═════ Data extract ═════
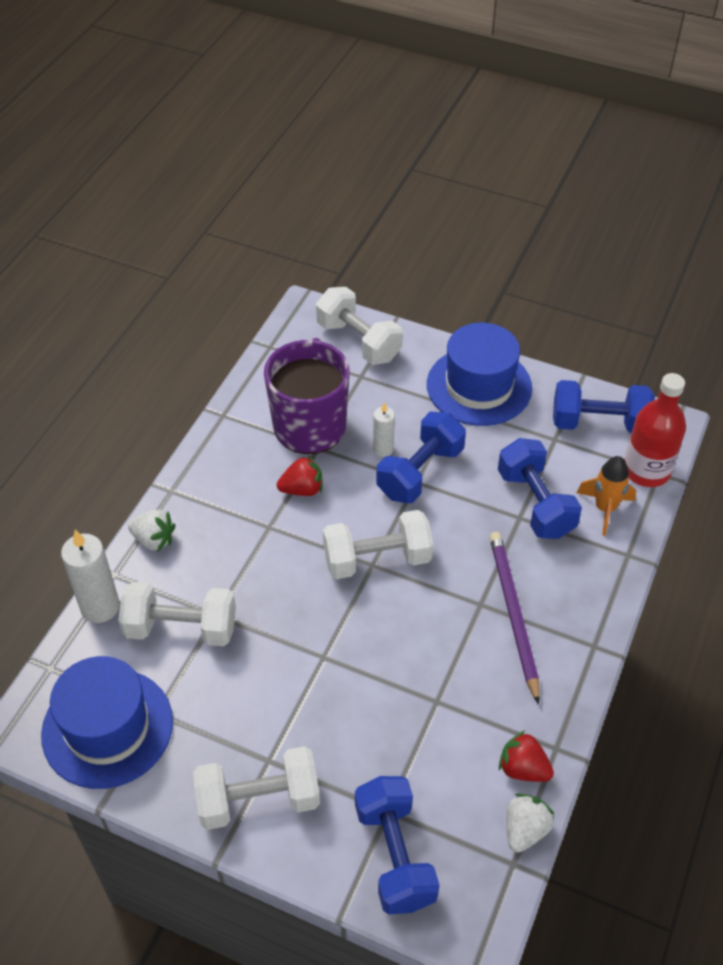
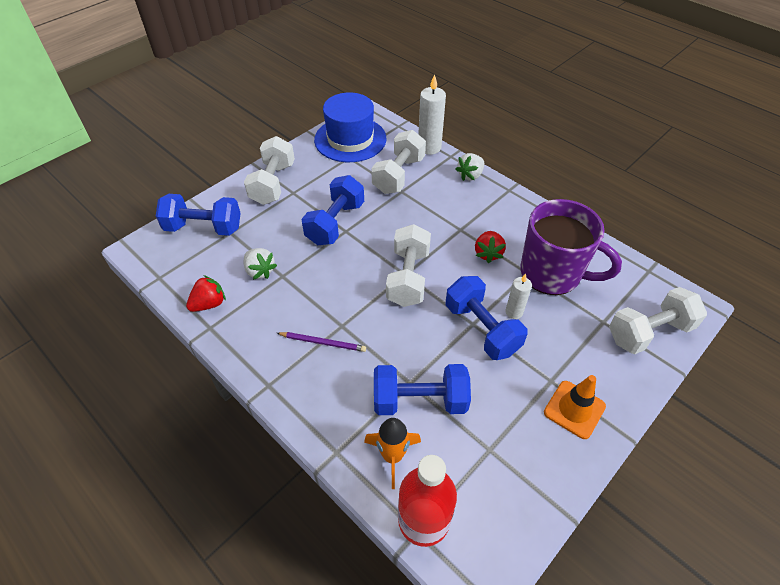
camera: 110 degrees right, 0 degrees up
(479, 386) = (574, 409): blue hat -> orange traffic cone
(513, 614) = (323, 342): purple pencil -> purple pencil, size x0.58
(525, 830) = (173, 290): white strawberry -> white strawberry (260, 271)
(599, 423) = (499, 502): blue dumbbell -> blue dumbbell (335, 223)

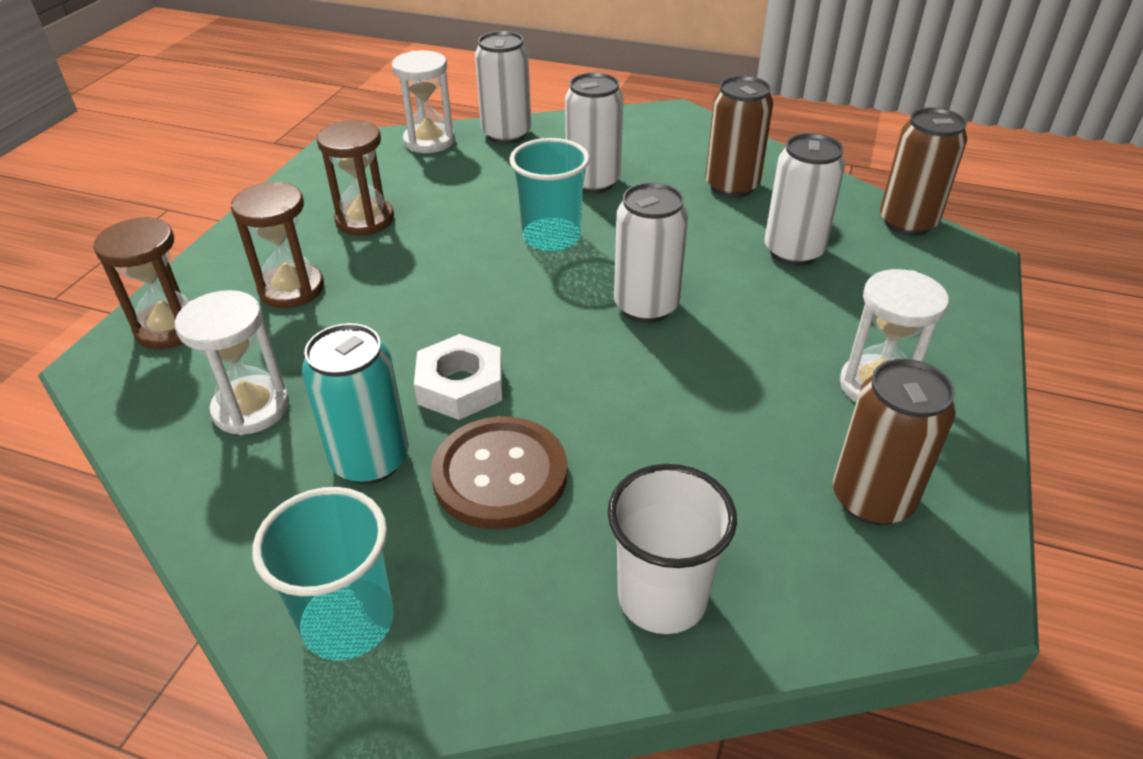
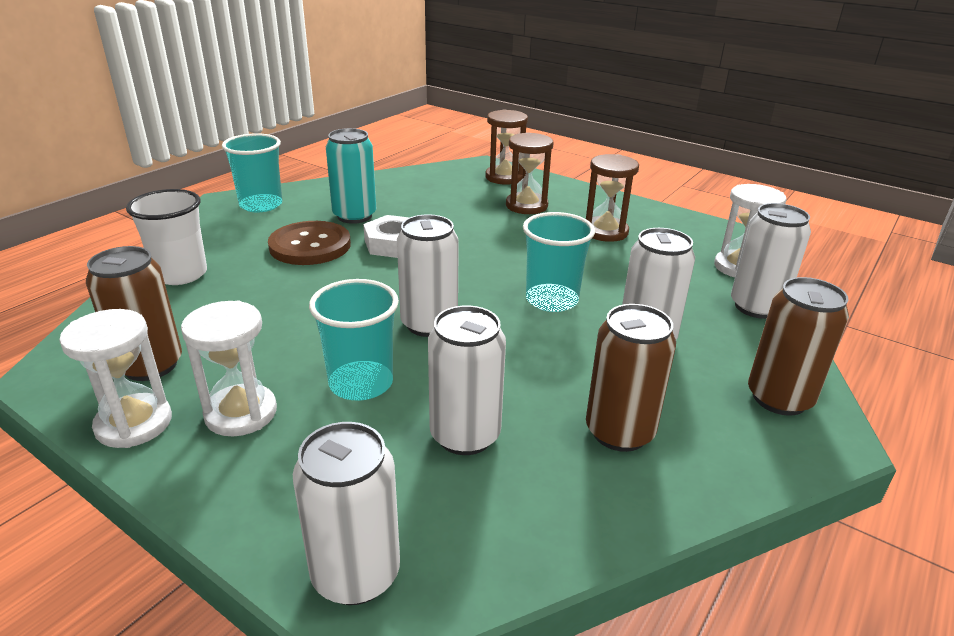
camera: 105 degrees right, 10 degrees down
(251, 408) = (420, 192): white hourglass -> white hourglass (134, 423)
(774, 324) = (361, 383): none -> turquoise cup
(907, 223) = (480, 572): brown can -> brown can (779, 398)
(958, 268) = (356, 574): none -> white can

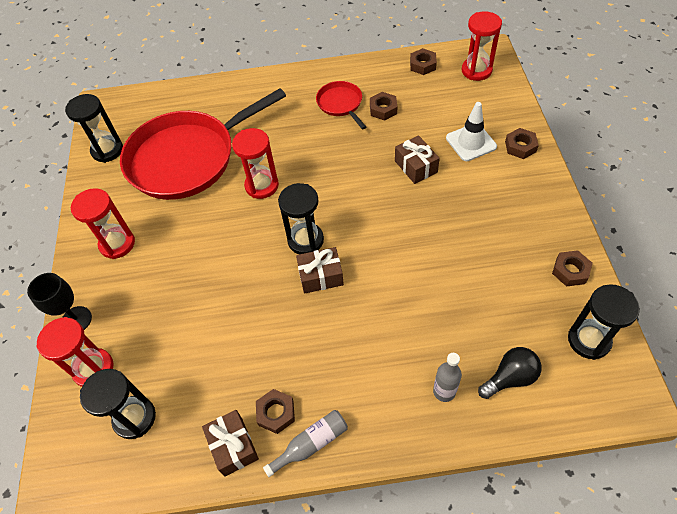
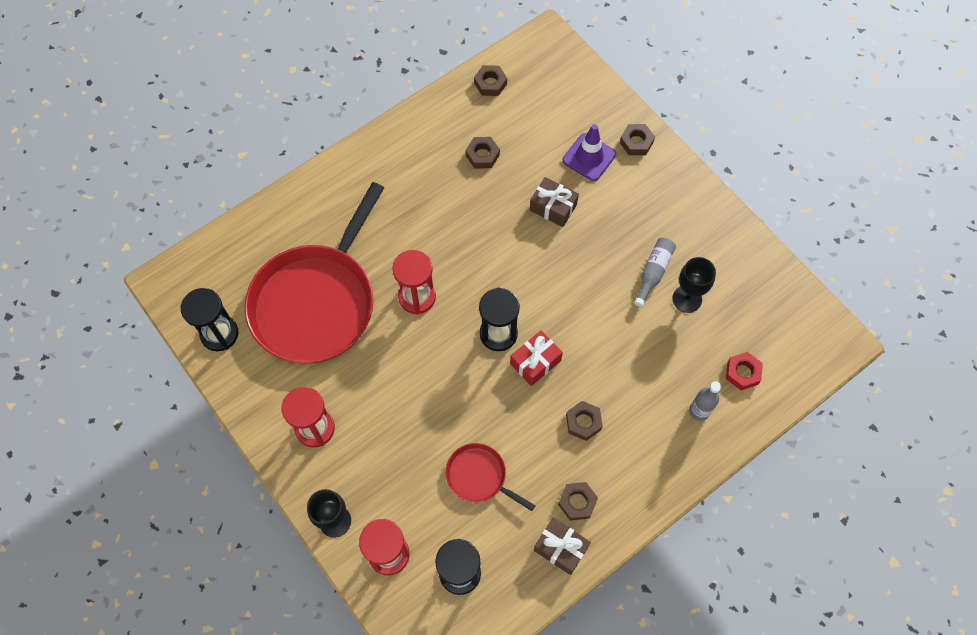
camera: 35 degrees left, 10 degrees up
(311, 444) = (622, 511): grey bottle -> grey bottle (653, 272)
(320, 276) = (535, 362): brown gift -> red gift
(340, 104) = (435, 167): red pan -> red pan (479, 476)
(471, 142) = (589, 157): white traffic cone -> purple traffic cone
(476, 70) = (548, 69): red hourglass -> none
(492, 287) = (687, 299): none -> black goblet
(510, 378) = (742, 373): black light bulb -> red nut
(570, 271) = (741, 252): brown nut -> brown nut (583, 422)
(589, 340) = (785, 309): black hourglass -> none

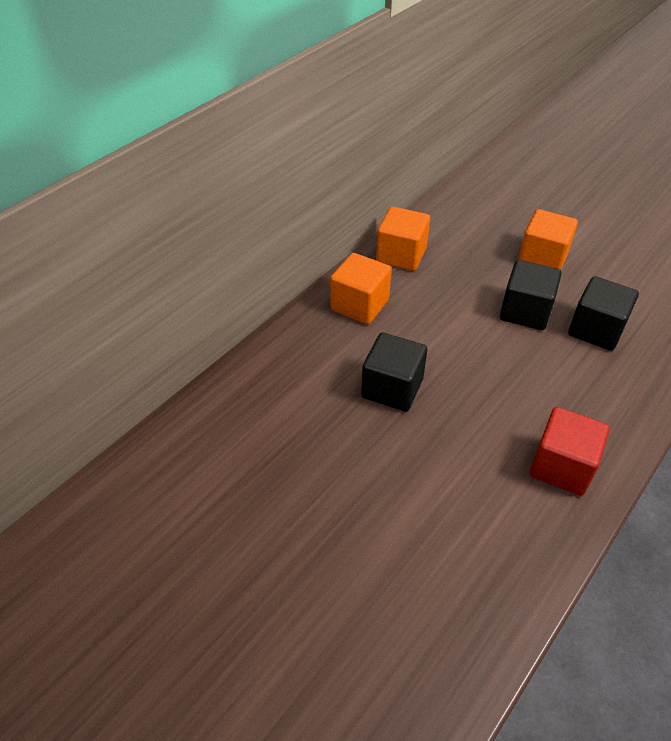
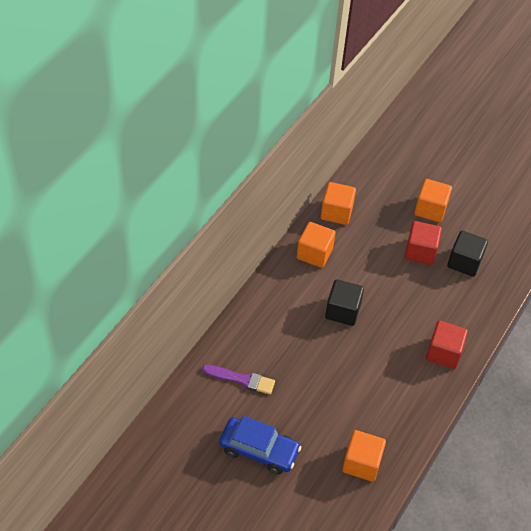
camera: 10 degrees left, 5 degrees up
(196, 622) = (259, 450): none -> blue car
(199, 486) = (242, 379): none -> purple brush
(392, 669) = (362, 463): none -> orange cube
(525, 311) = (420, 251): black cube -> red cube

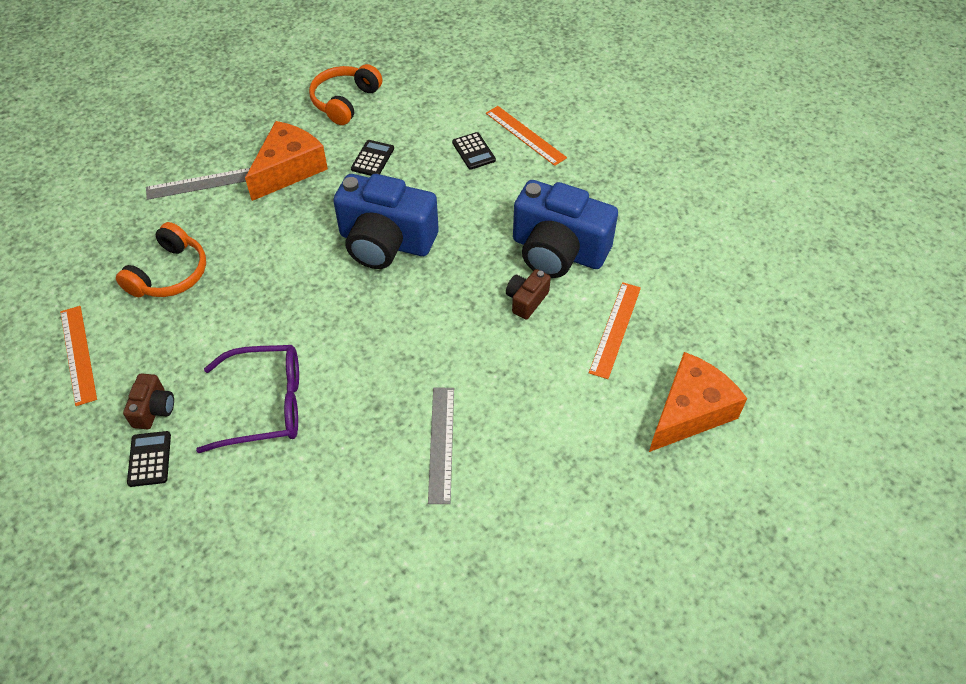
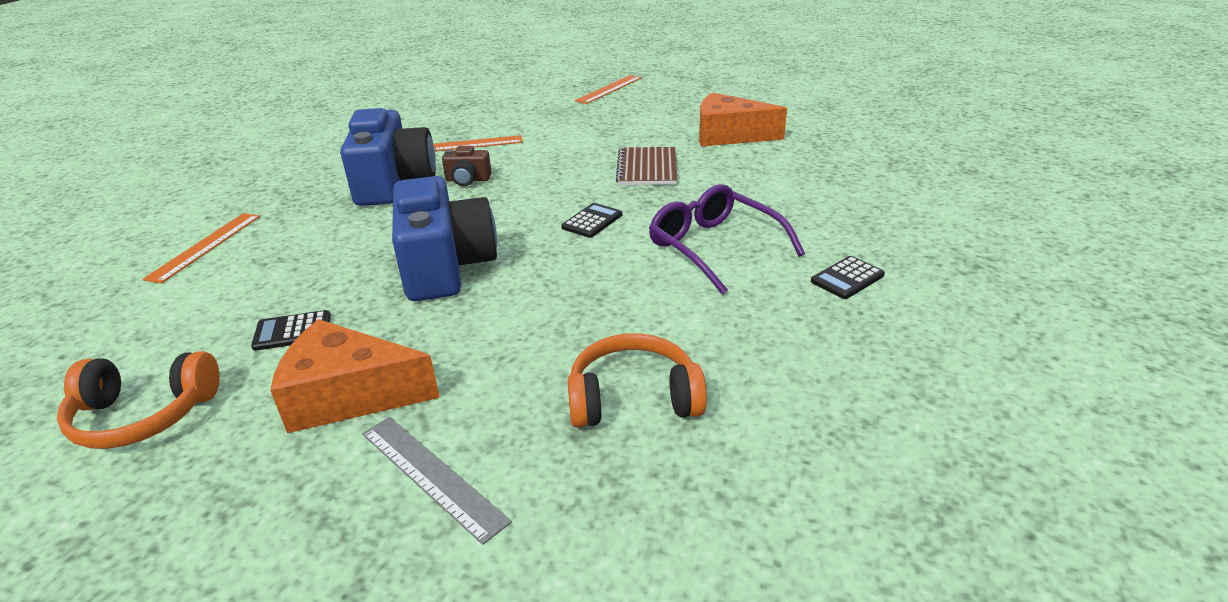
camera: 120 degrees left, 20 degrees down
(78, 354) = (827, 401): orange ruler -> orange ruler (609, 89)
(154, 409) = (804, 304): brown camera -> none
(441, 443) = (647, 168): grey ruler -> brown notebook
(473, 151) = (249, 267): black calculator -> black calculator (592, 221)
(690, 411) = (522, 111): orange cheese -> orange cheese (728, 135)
═════
Ignoring the pictures, write out word for word only the lines from the one containing "camera: 10 degrees left, 5 degrees up" through the last line of the data, both ends included.

* Result of the exercise
camera: 10 degrees left, 5 degrees up
(196, 622) = (259, 450): none -> blue car
(199, 486) = (242, 379): none -> purple brush
(392, 669) = (362, 463): none -> orange cube
(525, 311) = (420, 251): black cube -> red cube

camera: 120 degrees left, 20 degrees down
(78, 354) = (827, 401): orange ruler -> orange ruler (609, 89)
(154, 409) = (804, 304): brown camera -> none
(441, 443) = (647, 168): grey ruler -> brown notebook
(473, 151) = (249, 267): black calculator -> black calculator (592, 221)
(690, 411) = (522, 111): orange cheese -> orange cheese (728, 135)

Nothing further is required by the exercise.